§ EXERCISE OBJECTIVE
Return all of the data exactly as written, without the pictures.

§ GIVEN DATA
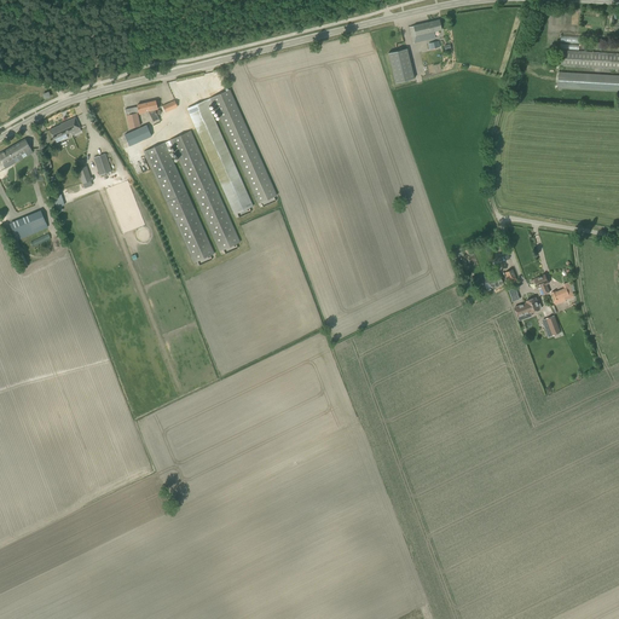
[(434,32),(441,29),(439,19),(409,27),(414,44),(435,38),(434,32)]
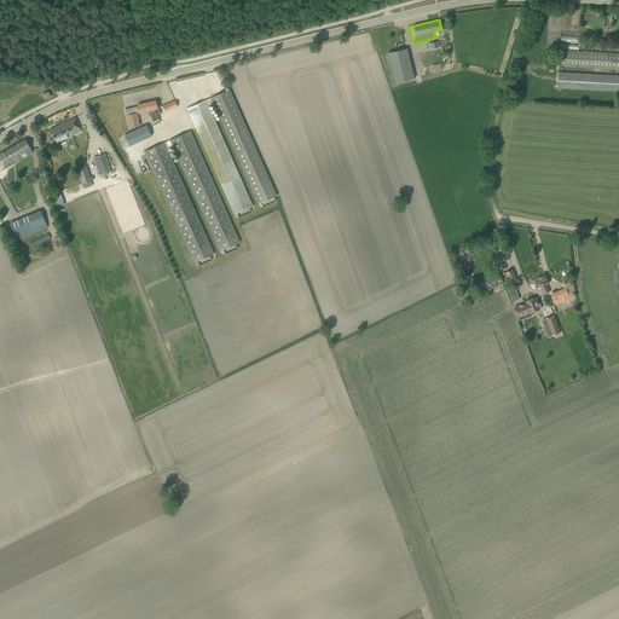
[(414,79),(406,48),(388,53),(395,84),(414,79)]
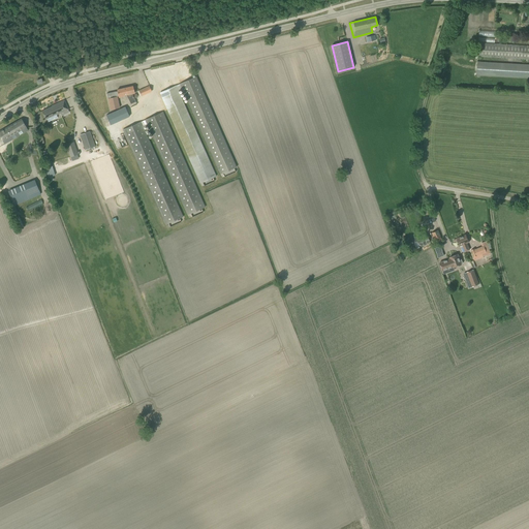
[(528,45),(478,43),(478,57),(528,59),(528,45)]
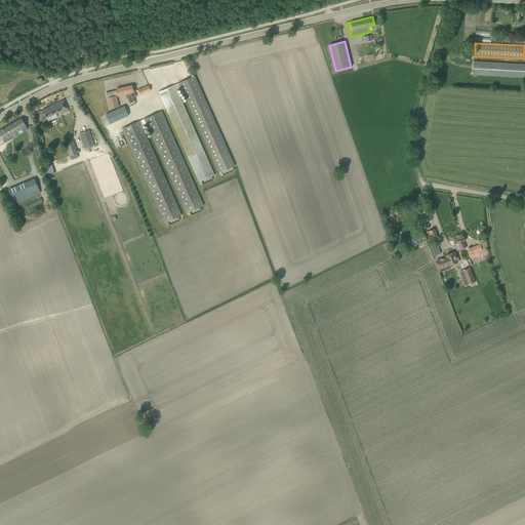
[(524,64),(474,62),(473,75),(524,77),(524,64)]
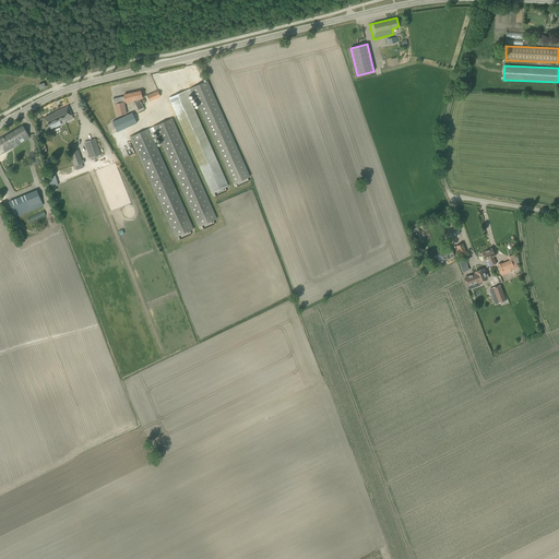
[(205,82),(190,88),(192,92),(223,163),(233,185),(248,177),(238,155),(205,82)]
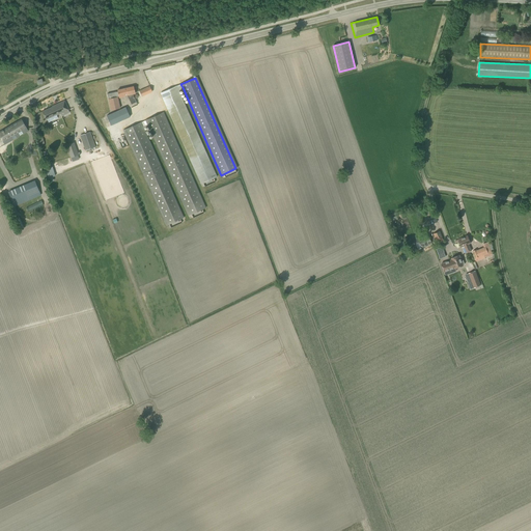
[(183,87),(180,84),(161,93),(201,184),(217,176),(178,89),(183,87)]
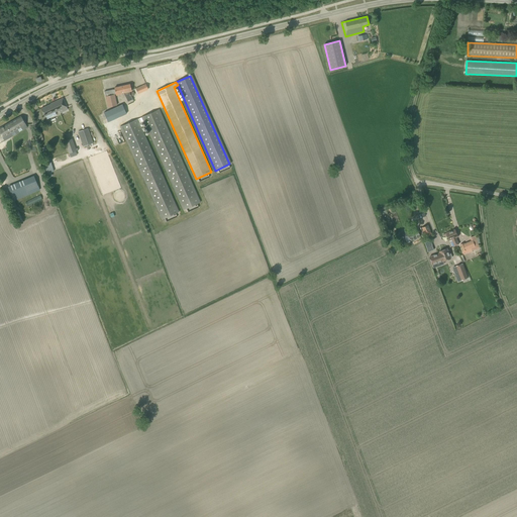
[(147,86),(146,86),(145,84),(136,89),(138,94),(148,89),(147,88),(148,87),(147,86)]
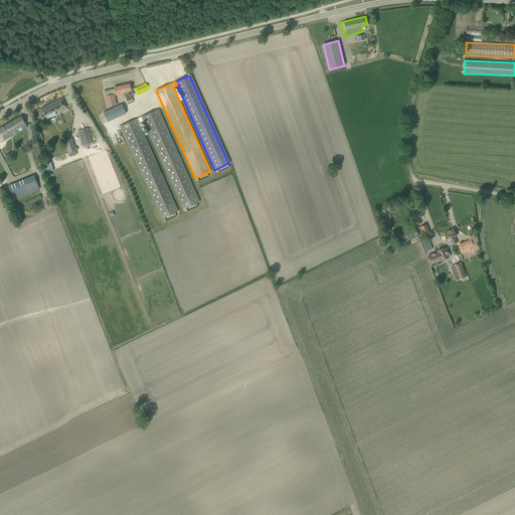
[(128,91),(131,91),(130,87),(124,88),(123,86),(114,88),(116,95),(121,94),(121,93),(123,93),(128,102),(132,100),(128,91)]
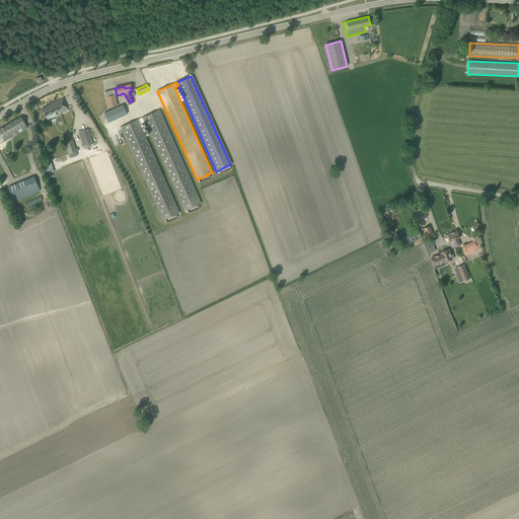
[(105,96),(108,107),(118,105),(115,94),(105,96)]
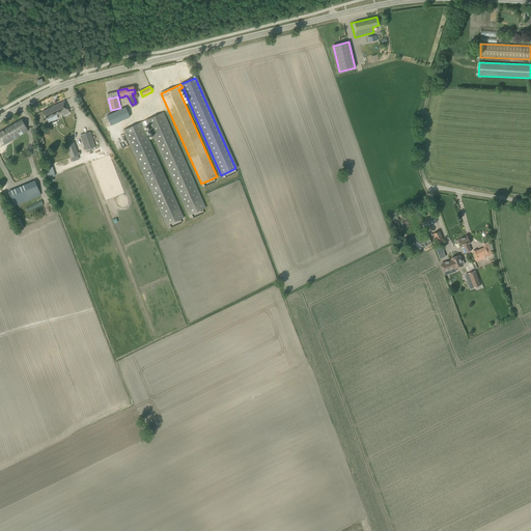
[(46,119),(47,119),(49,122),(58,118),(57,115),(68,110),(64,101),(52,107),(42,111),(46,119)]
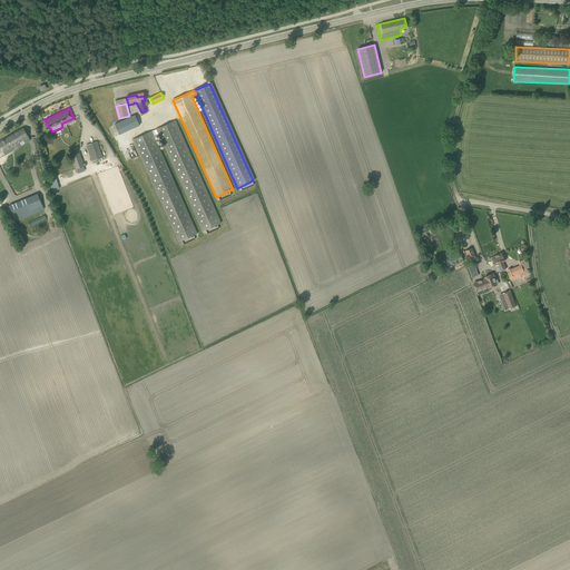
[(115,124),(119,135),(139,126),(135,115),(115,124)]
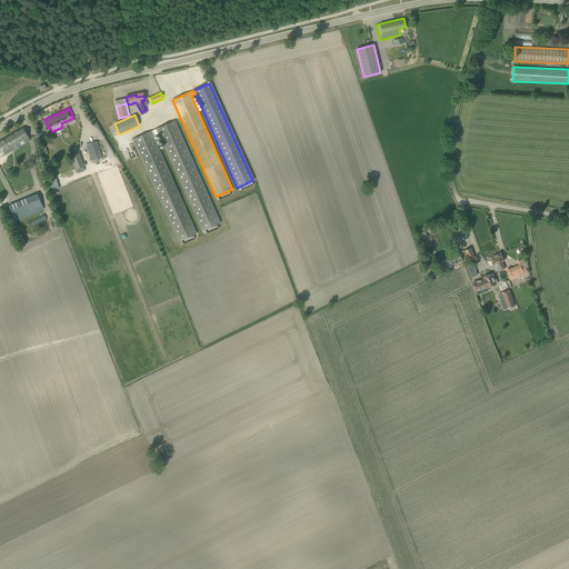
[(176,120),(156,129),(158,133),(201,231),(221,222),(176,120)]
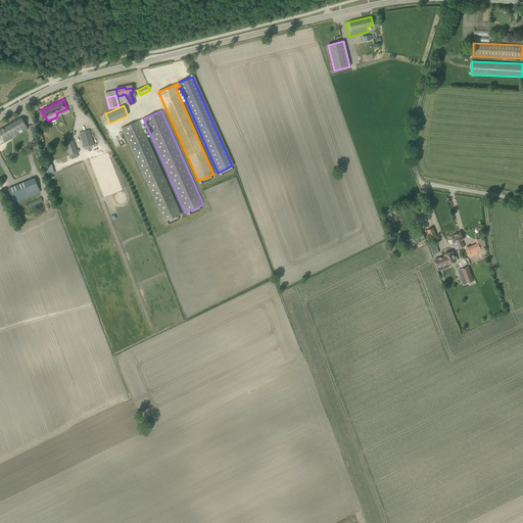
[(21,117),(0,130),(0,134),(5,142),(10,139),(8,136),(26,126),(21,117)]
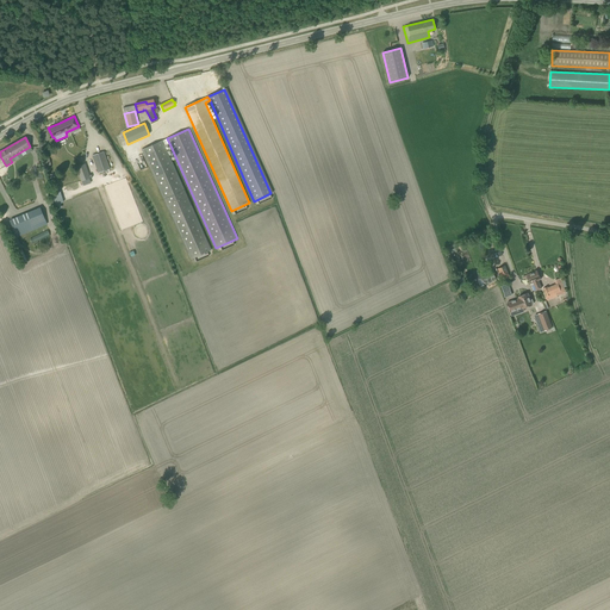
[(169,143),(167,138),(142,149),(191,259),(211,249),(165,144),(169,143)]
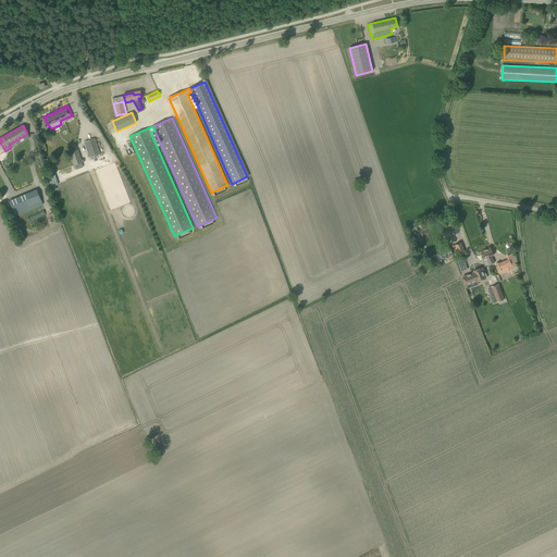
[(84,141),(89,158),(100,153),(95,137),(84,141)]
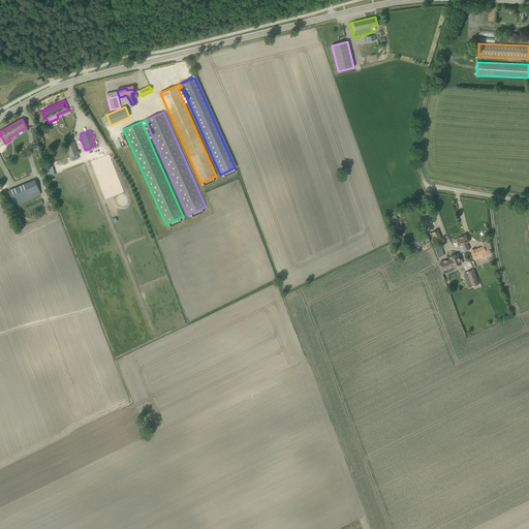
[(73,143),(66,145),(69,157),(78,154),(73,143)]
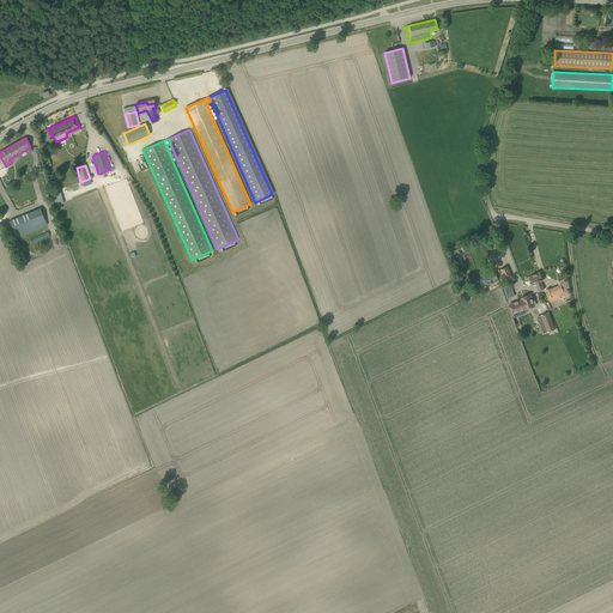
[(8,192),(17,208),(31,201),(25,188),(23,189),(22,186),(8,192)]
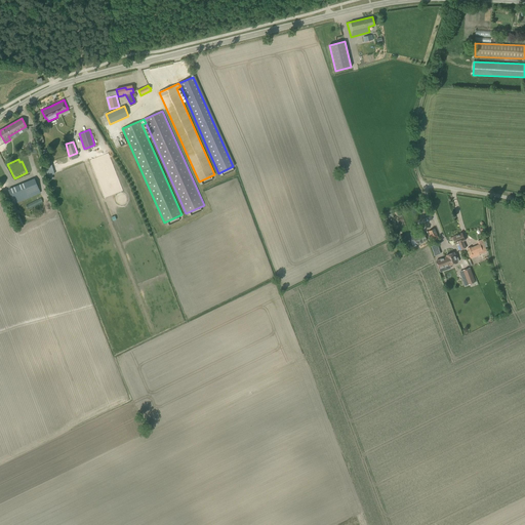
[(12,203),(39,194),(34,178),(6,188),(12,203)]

§ WORKED SOLUTION
[(434,32),(441,29),(439,19),(409,27),(414,44),(435,38),(434,32)]
[(414,79),(406,48),(388,53),(395,84),(414,79)]
[(528,45),(478,43),(478,57),(528,59),(528,45)]
[(524,64),(474,62),(473,75),(524,77),(524,64)]
[(205,82),(190,88),(192,92),(223,163),(233,185),(248,177),(238,155),(205,82)]
[(183,87),(180,84),(161,93),(201,184),(217,176),(178,89),(183,87)]
[(147,86),(146,86),(145,84),(136,89),(138,94),(148,89),(147,88),(148,87),(147,86)]
[(128,91),(131,91),(130,87),(124,88),(123,86),(114,88),(116,95),(121,94),(121,93),(123,93),(128,102),(132,100),(128,91)]
[(105,96),(108,107),(118,105),(115,94),(105,96)]
[(46,119),(47,119),(49,122),(58,118),(57,115),(68,110),(64,101),(52,107),(42,111),(46,119)]
[(115,124),(119,135),(139,126),(135,115),(115,124)]
[(176,120),(156,129),(158,133),(201,231),(221,222),(176,120)]
[(21,117),(0,130),(0,134),(5,142),(10,139),(8,136),(26,126),(21,117)]
[(169,143),(167,138),(142,149),(191,259),(211,249),(165,144),(169,143)]
[(84,141),(89,158),(100,153),(95,137),(84,141)]
[(73,143),(66,145),(69,157),(78,154),(73,143)]
[(8,192),(17,208),(31,201),(25,188),(23,189),(22,186),(8,192)]
[(12,203),(39,194),(34,178),(6,188),(12,203)]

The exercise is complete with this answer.